**Directions:** While you copy the lines below, skip the pictures and keep the rest exact.

**Object change listings:**
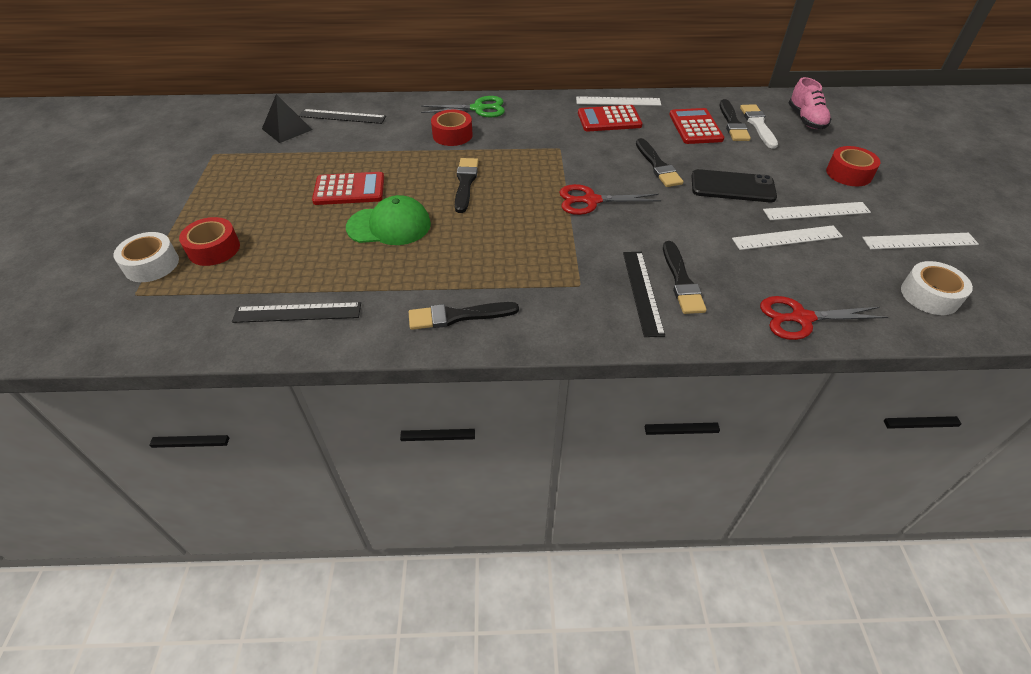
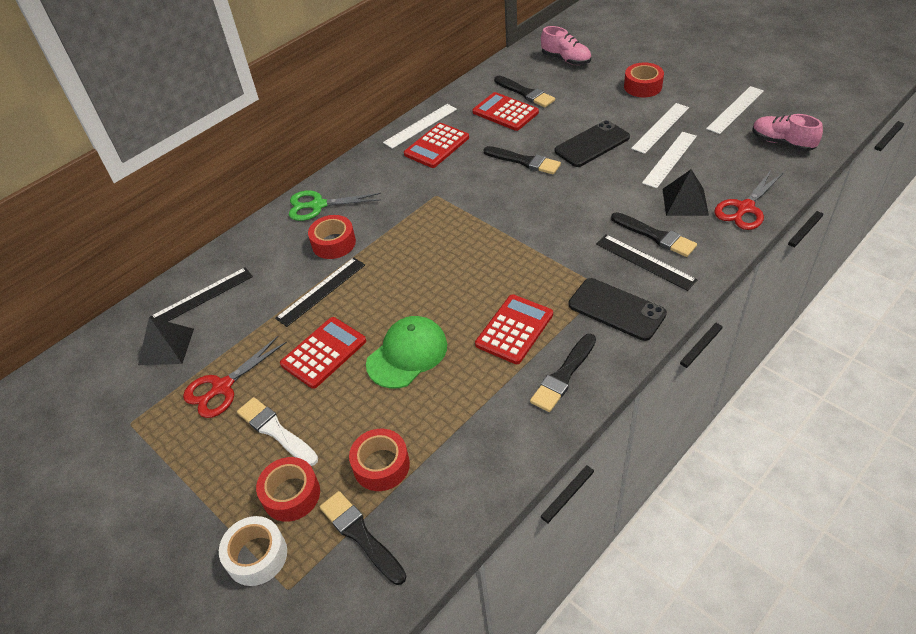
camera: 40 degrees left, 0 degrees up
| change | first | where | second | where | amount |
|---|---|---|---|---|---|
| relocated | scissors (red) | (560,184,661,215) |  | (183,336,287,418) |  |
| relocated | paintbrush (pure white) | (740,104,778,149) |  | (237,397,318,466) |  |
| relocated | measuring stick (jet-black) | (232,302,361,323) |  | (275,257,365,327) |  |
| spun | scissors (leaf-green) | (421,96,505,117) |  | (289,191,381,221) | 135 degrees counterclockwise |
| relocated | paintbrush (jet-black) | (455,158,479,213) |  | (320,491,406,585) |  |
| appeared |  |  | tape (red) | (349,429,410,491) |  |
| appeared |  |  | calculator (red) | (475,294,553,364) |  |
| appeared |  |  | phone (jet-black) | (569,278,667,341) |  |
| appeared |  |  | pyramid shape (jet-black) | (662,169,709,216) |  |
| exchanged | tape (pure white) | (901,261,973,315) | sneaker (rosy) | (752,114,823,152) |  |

**Task result:**
camera: 40 degrees left, 0 degrees up
| change | first | where | second | where | amount |
|---|---|---|---|---|---|
| relocated | scissors (red) | (560,184,661,215) |  | (183,336,287,418) |  |
| relocated | paintbrush (pure white) | (740,104,778,149) |  | (237,397,318,466) |  |
| relocated | measuring stick (jet-black) | (232,302,361,323) |  | (275,257,365,327) |  |
| spun | scissors (leaf-green) | (421,96,505,117) |  | (289,191,381,221) | 135 degrees counterclockwise |
| relocated | paintbrush (jet-black) | (455,158,479,213) |  | (320,491,406,585) |  |
| appeared |  |  | tape (red) | (349,429,410,491) |  |
| appeared |  |  | calculator (red) | (475,294,553,364) |  |
| appeared |  |  | phone (jet-black) | (569,278,667,341) |  |
| appeared |  |  | pyramid shape (jet-black) | (662,169,709,216) |  |
| exchanged | tape (pure white) | (901,261,973,315) | sneaker (rosy) | (752,114,823,152) |  |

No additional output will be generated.